++++ DATA EXCERPTS ++++

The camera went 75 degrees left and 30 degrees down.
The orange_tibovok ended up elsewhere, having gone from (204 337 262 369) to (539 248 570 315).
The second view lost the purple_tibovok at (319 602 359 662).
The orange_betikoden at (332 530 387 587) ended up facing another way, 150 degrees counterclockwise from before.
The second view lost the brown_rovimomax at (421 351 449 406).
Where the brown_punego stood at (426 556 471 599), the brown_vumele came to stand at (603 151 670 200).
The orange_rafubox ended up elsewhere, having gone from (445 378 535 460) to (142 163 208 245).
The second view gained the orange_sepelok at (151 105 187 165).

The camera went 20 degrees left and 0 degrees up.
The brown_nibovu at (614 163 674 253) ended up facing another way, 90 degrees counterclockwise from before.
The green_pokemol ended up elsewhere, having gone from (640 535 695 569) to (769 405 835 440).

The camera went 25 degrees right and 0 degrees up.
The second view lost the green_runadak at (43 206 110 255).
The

++++

WORK ITEM: Take the entries above and repeat them. Alter nothing.

ANSWER AREA:
The camera went 75 degrees left and 30 degrees down.
The orange_tibovok ended up elsewhere, having gone from (204 337 262 369) to (539 248 570 315).
The second view lost the purple_tibovok at (319 602 359 662).
The orange_betikoden at (332 530 387 587) ended up facing another way, 150 degrees counterclockwise from before.
The second view lost the brown_rovimomax at (421 351 449 406).
Where the brown_punego stood at (426 556 471 599), the brown_vumele came to stand at (603 151 670 200).
The orange_rafubox ended up elsewhere, having gone from (445 378 535 460) to (142 163 208 245).
The second view gained the orange_sepelok at (151 105 187 165).

The camera went 20 degrees left and 0 degrees up.
The brown_nibovu at (614 163 674 253) ended up facing another way, 90 degrees counterclockwise from before.
The green_pokemol ended up elsewhere, having gone from (640 535 695 569) to (769 405 835 440).

The camera went 25 degrees right and 0 degrees up.
The second view lost the green_runadak at (43 206 110 255).
The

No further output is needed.